*Provided records*
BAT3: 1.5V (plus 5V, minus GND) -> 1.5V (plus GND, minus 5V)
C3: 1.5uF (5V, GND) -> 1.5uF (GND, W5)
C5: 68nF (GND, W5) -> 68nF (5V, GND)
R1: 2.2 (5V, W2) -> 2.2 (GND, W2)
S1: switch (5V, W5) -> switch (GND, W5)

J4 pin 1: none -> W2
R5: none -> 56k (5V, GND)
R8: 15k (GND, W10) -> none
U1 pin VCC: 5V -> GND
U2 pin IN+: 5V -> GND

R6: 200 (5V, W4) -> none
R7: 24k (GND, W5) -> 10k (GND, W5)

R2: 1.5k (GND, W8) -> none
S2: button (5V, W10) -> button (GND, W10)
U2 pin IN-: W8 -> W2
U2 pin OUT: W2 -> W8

*Goal of the exercise*
Transcribe exactly, and only, the lines that extend from the one containing "U1 pin VCC: 5V -> GND" to the end of the records above, inclusive of both.

*Response to the task*
U1 pin VCC: 5V -> GND
U2 pin IN+: 5V -> GND

R6: 200 (5V, W4) -> none
R7: 24k (GND, W5) -> 10k (GND, W5)

R2: 1.5k (GND, W8) -> none
S2: button (5V, W10) -> button (GND, W10)
U2 pin IN-: W8 -> W2
U2 pin OUT: W2 -> W8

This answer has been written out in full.